(What this task involves) Copy out every row below word for word, leaving out the pictures.

╭──

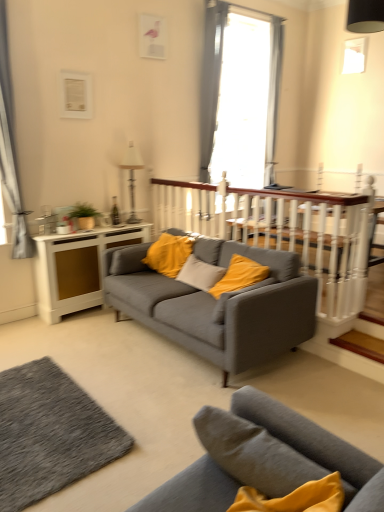
Question: Is white wooden balustrade at center at the right side of gray fabric curtain at upper center, which is the 2th curtain from front to back?

Choices:
 (A) no
 (B) yes

Answer: (B)

Question: Is white wooden balustrade at center thinner than gray fabric curtain at upper center, which appears as the 1th curtain when viewed from the right?

Choices:
 (A) yes
 (B) no

Answer: (A)

Question: Does white wooden balustrade at center have a greater width compared to gray fabric curtain at upper center, which appears as the 1th curtain when viewed from the right?

Choices:
 (A) no
 (B) yes

Answer: (A)

Question: Is white wooden balustrade at center facing away from gray fabric curtain at upper center, which appears as the 1th curtain when viewed from the right?

Choices:
 (A) no
 (B) yes

Answer: (A)

Question: From the image's perspective, does white wooden balustrade at center appear higher than gray fabric curtain at upper center, which is the 2th curtain from front to back?

Choices:
 (A) no
 (B) yes

Answer: (A)

Question: In terms of height, does matte gray couch at center, the second studio couch in the front-to-back sequence, look taller or shorter compared to gray fabric curtain at left, the second curtain positioned from the back?

Choices:
 (A) tall
 (B) short

Answer: (B)

Question: Looking at their shapes, would you say matte gray couch at center, the second studio couch in the front-to-back sequence, is wider or thinner than gray fabric curtain at left, the first curtain from the left?

Choices:
 (A) wide
 (B) thin

Answer: (A)

Question: In the image, is matte gray couch at center, which is the first studio couch from back to front, positioned in front of or behind gray fabric curtain at left, the second curtain positioned from the back?

Choices:
 (A) behind
 (B) front

Answer: (B)

Question: From the image's perspective, relative to gray fabric curtain at left, placed as the first curtain when sorted from front to back, is matte gray couch at center, which is the first studio couch from back to front, above or below?

Choices:
 (A) above
 (B) below

Answer: (B)

Question: From a real-world perspective, is white wooden balustrade at center above or below textured gray rug at lower left?

Choices:
 (A) above
 (B) below

Answer: (A)

Question: From the image's perspective, is white wooden balustrade at center positioned above or below textured gray rug at lower left?

Choices:
 (A) below
 (B) above

Answer: (B)

Question: Considering the positions of point (208, 216) and point (4, 426), is point (208, 216) closer or farther from the camera than point (4, 426)?

Choices:
 (A) farther
 (B) closer

Answer: (A)

Question: Considering the relative positions of white wooden balustrade at center and textured gray rug at lower left in the image provided, is white wooden balustrade at center to the left or to the right of textured gray rug at lower left?

Choices:
 (A) left
 (B) right

Answer: (B)

Question: Do you think white wooden balustrade at center is within white wood side table at left, or outside of it?

Choices:
 (A) outside
 (B) inside

Answer: (A)

Question: Considering the relative positions of white wooden balustrade at center and white wood side table at left in the image provided, is white wooden balustrade at center to the left or to the right of white wood side table at left?

Choices:
 (A) right
 (B) left

Answer: (A)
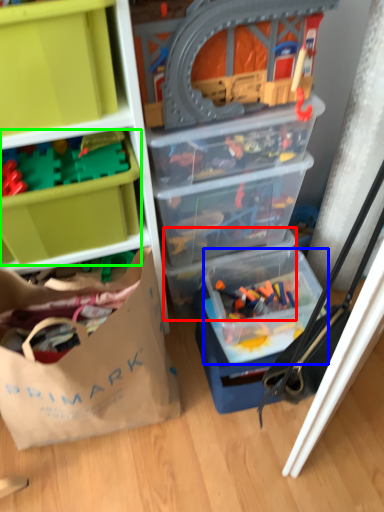
Question: Which is nearer to the storage box (highlighted by a red box)? storage box (highlighted by a blue box) or storage box (highlighted by a green box).

Choices:
 (A) storage box
 (B) storage box

Answer: (A)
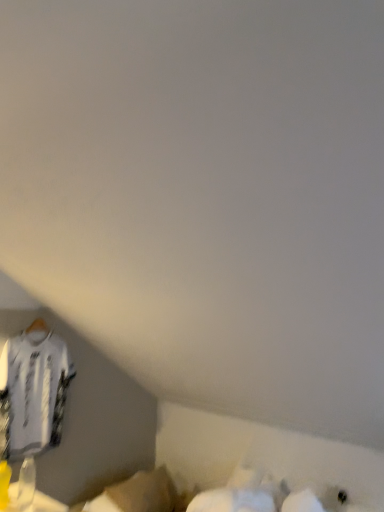
This screenshot has height=512, width=384. Describe the element at coordinates (137, 494) in the screenshot. I see `white fabric at lower center` at that location.

The width and height of the screenshot is (384, 512). What are the coordinates of `white fabric at lower center` in the screenshot? It's located at (137, 494).

The height and width of the screenshot is (512, 384). In order to click on white jersey at left in this screenshot , I will do `click(33, 392)`.

Describe the element at coordinates (33, 392) in the screenshot. This screenshot has width=384, height=512. I see `white jersey at left` at that location.

At what (x,y) coordinates should I click in order to perform the action: click on white fabric at lower center. Please return your answer as a coordinate pair (x, y). Looking at the image, I should click on (137, 494).

Considering the positions of objects white jersey at left and white fabric at lower center in the image provided, who is more to the left, white jersey at left or white fabric at lower center?

Positioned to the left is white jersey at left.

Is white jersey at left positioned before white fabric at lower center?

Yes, the depth of white jersey at left is less than that of white fabric at lower center.

Is point (51, 396) farther from camera compared to point (153, 483)?

No, (51, 396) is in front of (153, 483).

From the image's perspective, between white jersey at left and white fabric at lower center, who is located below?

white fabric at lower center appears lower in the image.

From a real-world perspective, who is located lower, white jersey at left or white fabric at lower center?

white fabric at lower center is physically lower.

Is white jersey at left wider than white fabric at lower center?

No.

Is white jersey at left taller or shorter than white fabric at lower center?

Considering their sizes, white jersey at left has more height than white fabric at lower center.

Considering the sizes of white jersey at left and white fabric at lower center in the image, is white jersey at left bigger or smaller than white fabric at lower center?

Considering their sizes, white jersey at left takes up more space than white fabric at lower center.

Is white jersey at left outside of white fabric at lower center?

white jersey at left is positioned outside white fabric at lower center.

Is the surface of white jersey at left in direct contact with white fabric at lower center?

white jersey at left is not next to white fabric at lower center, and they're not touching.

Does white jersey at left turn towards white fabric at lower center?

No, white jersey at left is not aimed at white fabric at lower center.

How many degrees apart are the facing directions of white jersey at left and white fabric at lower center?

1.2 degrees separate the facing orientations of white jersey at left and white fabric at lower center.

Locate an element on the screen. clothing above the white fabric at lower center (from the image's perspective) is located at coordinates (33, 392).

Looking at this image, is white fabric at lower center to the right of white jersey at left from the viewer's perspective?

Indeed, white fabric at lower center is positioned on the right side of white jersey at left.

Considering the positions of objects white fabric at lower center and white jersey at left in the image provided, who is behind, white fabric at lower center or white jersey at left?

Positioned behind is white fabric at lower center.

Is point (136, 506) behind point (51, 434)?

No, (136, 506) is closer to viewer.

From the image's perspective, which one is positioned lower, white fabric at lower center or white jersey at left?

white fabric at lower center is shown below in the image.

From a real-world perspective, is white fabric at lower center on top of white jersey at left?

Incorrect, from a real-world perspective, white fabric at lower center is lower than white jersey at left.

Is white fabric at lower center wider than white jersey at left?

Indeed, white fabric at lower center has a greater width compared to white jersey at left.

Can you confirm if white fabric at lower center is taller than white jersey at left?

Incorrect, the height of white fabric at lower center is not larger of that of white jersey at left.

Who is bigger, white fabric at lower center or white jersey at left?

white jersey at left.

Is white jersey at left surrounded by white fabric at lower center?

No, white jersey at left is located outside of white fabric at lower center.

Is white fabric at lower center not close to white jersey at left?

No.

Is white fabric at lower center oriented away from white jersey at left?

No, white fabric at lower center's orientation is not away from white jersey at left.

Find the location of a particular element. The height and width of the screenshot is (512, 384). clothing above the white fabric at lower center (from a real-world perspective) is located at coordinates (33, 392).

The image size is (384, 512). In the image, there is a white jersey at left. Find the location of `wide below it (from a real-world perspective)`. wide below it (from a real-world perspective) is located at coordinates [x=137, y=494].

Where is `clothing in front of the white fabric at lower center`? clothing in front of the white fabric at lower center is located at coordinates (33, 392).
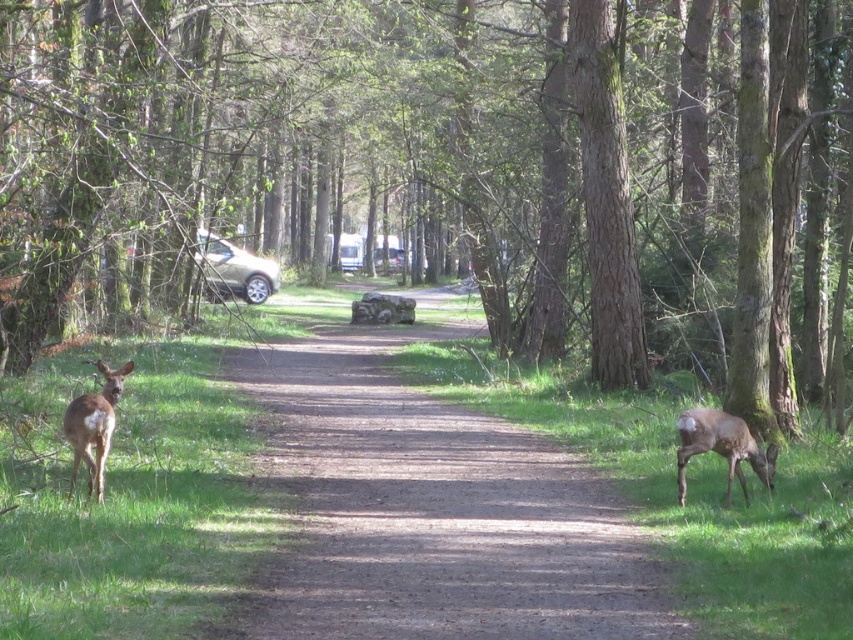
You are a hiker walking along the dirt path in the forest. You see the brown textured tree at center and the brown furry deer at left. Which object is higher in the scene?

The brown textured tree at center is higher than the brown furry deer at left.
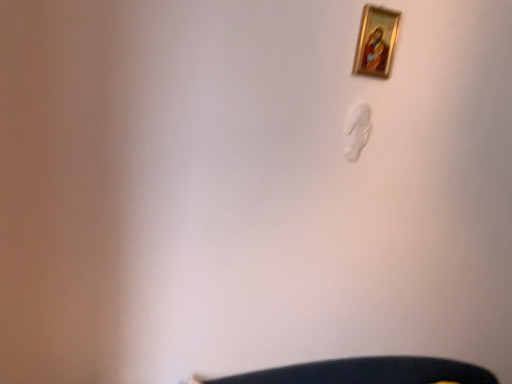
This screenshot has height=384, width=512. What do you see at coordinates (376, 42) in the screenshot?
I see `gold-framed painting at upper right` at bounding box center [376, 42].

Measure the distance between gold-framed painting at upper right and camera.

The distance of gold-framed painting at upper right from camera is 3.77 feet.

At what (x,y) coordinates should I click in order to perform the action: click on gold-framed painting at upper right. Please return your answer as a coordinate pair (x, y). This screenshot has height=384, width=512. Looking at the image, I should click on tap(376, 42).

I want to click on gold-framed painting at upper right, so click(376, 42).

╰──

(Answer)
Question: Is white wooden balustrade at center at the right side of gray fabric curtain at upper center, which is the 2th curtain from front to back?

Choices:
 (A) no
 (B) yes

Answer: (B)

Question: Is white wooden balustrade at center thinner than gray fabric curtain at upper center, which appears as the 1th curtain when viewed from the right?

Choices:
 (A) yes
 (B) no

Answer: (A)

Question: Does white wooden balustrade at center have a greater width compared to gray fabric curtain at upper center, which appears as the 1th curtain when viewed from the right?

Choices:
 (A) no
 (B) yes

Answer: (A)

Question: Is white wooden balustrade at center facing away from gray fabric curtain at upper center, which appears as the 1th curtain when viewed from the right?

Choices:
 (A) no
 (B) yes

Answer: (A)

Question: From the image's perspective, does white wooden balustrade at center appear higher than gray fabric curtain at upper center, which is the 2th curtain from front to back?

Choices:
 (A) no
 (B) yes

Answer: (A)

Question: In terms of height, does matte gray couch at center, the second studio couch in the front-to-back sequence, look taller or shorter compared to gray fabric curtain at left, the second curtain positioned from the back?

Choices:
 (A) tall
 (B) short

Answer: (B)

Question: Looking at their shapes, would you say matte gray couch at center, the second studio couch in the front-to-back sequence, is wider or thinner than gray fabric curtain at left, the first curtain from the left?

Choices:
 (A) wide
 (B) thin

Answer: (A)

Question: In the image, is matte gray couch at center, which is the first studio couch from back to front, positioned in front of or behind gray fabric curtain at left, the second curtain positioned from the back?

Choices:
 (A) behind
 (B) front

Answer: (B)

Question: From the image's perspective, relative to gray fabric curtain at left, placed as the first curtain when sorted from front to back, is matte gray couch at center, which is the first studio couch from back to front, above or below?

Choices:
 (A) above
 (B) below

Answer: (B)

Question: From a real-world perspective, is white wooden balustrade at center above or below textured gray rug at lower left?

Choices:
 (A) above
 (B) below

Answer: (A)

Question: From the image's perspective, is white wooden balustrade at center positioned above or below textured gray rug at lower left?

Choices:
 (A) below
 (B) above

Answer: (B)

Question: Considering the positions of point (208, 216) and point (4, 426), is point (208, 216) closer or farther from the camera than point (4, 426)?

Choices:
 (A) farther
 (B) closer

Answer: (A)

Question: Considering the relative positions of white wooden balustrade at center and textured gray rug at lower left in the image provided, is white wooden balustrade at center to the left or to the right of textured gray rug at lower left?

Choices:
 (A) left
 (B) right

Answer: (B)

Question: Do you think white wooden balustrade at center is within white wood side table at left, or outside of it?

Choices:
 (A) outside
 (B) inside

Answer: (A)

Question: Considering the relative positions of white wooden balustrade at center and white wood side table at left in the image provided, is white wooden balustrade at center to the left or to the right of white wood side table at left?

Choices:
 (A) right
 (B) left

Answer: (A)
Question: Which is nearer to the storage box (highlighted by a red box)? storage box (highlighted by a blue box) or storage box (highlighted by a green box).

Choices:
 (A) storage box
 (B) storage box

Answer: (A)
This screenshot has height=512, width=384. Describe the element at coordinates (137, 494) in the screenshot. I see `white fabric at lower center` at that location.

The width and height of the screenshot is (384, 512). What are the coordinates of `white fabric at lower center` in the screenshot? It's located at (137, 494).

The height and width of the screenshot is (512, 384). In order to click on white jersey at left in this screenshot , I will do `click(33, 392)`.

Describe the element at coordinates (33, 392) in the screenshot. This screenshot has width=384, height=512. I see `white jersey at left` at that location.

At what (x,y) coordinates should I click in order to perform the action: click on white fabric at lower center. Please return your answer as a coordinate pair (x, y). Looking at the image, I should click on (137, 494).

Considering the positions of objects white jersey at left and white fabric at lower center in the image provided, who is more to the left, white jersey at left or white fabric at lower center?

Positioned to the left is white jersey at left.

Is white jersey at left positioned before white fabric at lower center?

Yes, the depth of white jersey at left is less than that of white fabric at lower center.

Is point (51, 396) farther from camera compared to point (153, 483)?

No, (51, 396) is in front of (153, 483).

From the image's perspective, between white jersey at left and white fabric at lower center, who is located below?

white fabric at lower center appears lower in the image.

From a real-world perspective, who is located lower, white jersey at left or white fabric at lower center?

white fabric at lower center is physically lower.

Is white jersey at left wider than white fabric at lower center?

No.

Is white jersey at left taller or shorter than white fabric at lower center?

Considering their sizes, white jersey at left has more height than white fabric at lower center.

Considering the sizes of white jersey at left and white fabric at lower center in the image, is white jersey at left bigger or smaller than white fabric at lower center?

Considering their sizes, white jersey at left takes up more space than white fabric at lower center.

Is white jersey at left outside of white fabric at lower center?

white jersey at left is positioned outside white fabric at lower center.

Is the surface of white jersey at left in direct contact with white fabric at lower center?

white jersey at left is not next to white fabric at lower center, and they're not touching.

Does white jersey at left turn towards white fabric at lower center?

No, white jersey at left is not aimed at white fabric at lower center.

How many degrees apart are the facing directions of white jersey at left and white fabric at lower center?

1.2 degrees separate the facing orientations of white jersey at left and white fabric at lower center.

Locate an element on the screen. clothing above the white fabric at lower center (from the image's perspective) is located at coordinates (33, 392).

Looking at this image, is white fabric at lower center to the right of white jersey at left from the viewer's perspective?

Indeed, white fabric at lower center is positioned on the right side of white jersey at left.

Considering the positions of objects white fabric at lower center and white jersey at left in the image provided, who is behind, white fabric at lower center or white jersey at left?

Positioned behind is white fabric at lower center.

Is point (136, 506) behind point (51, 434)?

No, (136, 506) is closer to viewer.

From the image's perspective, which one is positioned lower, white fabric at lower center or white jersey at left?

white fabric at lower center is shown below in the image.

From a real-world perspective, is white fabric at lower center on top of white jersey at left?

Incorrect, from a real-world perspective, white fabric at lower center is lower than white jersey at left.

Is white fabric at lower center wider than white jersey at left?

Indeed, white fabric at lower center has a greater width compared to white jersey at left.

Can you confirm if white fabric at lower center is taller than white jersey at left?

Incorrect, the height of white fabric at lower center is not larger of that of white jersey at left.

Who is bigger, white fabric at lower center or white jersey at left?

white jersey at left.

Is white jersey at left surrounded by white fabric at lower center?

No, white jersey at left is located outside of white fabric at lower center.

Is white fabric at lower center not close to white jersey at left?

No.

Is white fabric at lower center oriented away from white jersey at left?

No, white fabric at lower center's orientation is not away from white jersey at left.

Find the location of a particular element. The height and width of the screenshot is (512, 384). clothing above the white fabric at lower center (from a real-world perspective) is located at coordinates (33, 392).

The image size is (384, 512). In the image, there is a white jersey at left. Find the location of `wide below it (from a real-world perspective)`. wide below it (from a real-world perspective) is located at coordinates [x=137, y=494].

Where is `clothing in front of the white fabric at lower center`? clothing in front of the white fabric at lower center is located at coordinates (33, 392).
You are a hiker walking along the dirt path in the forest. You see the brown textured tree at center and the brown furry deer at left. Which object is higher in the scene?

The brown textured tree at center is higher than the brown furry deer at left.
This screenshot has height=384, width=512. What do you see at coordinates (376, 42) in the screenshot?
I see `gold-framed painting at upper right` at bounding box center [376, 42].

Measure the distance between gold-framed painting at upper right and camera.

The distance of gold-framed painting at upper right from camera is 3.77 feet.

At what (x,y) coordinates should I click in order to perform the action: click on gold-framed painting at upper right. Please return your answer as a coordinate pair (x, y). This screenshot has height=384, width=512. Looking at the image, I should click on tap(376, 42).

I want to click on gold-framed painting at upper right, so click(376, 42).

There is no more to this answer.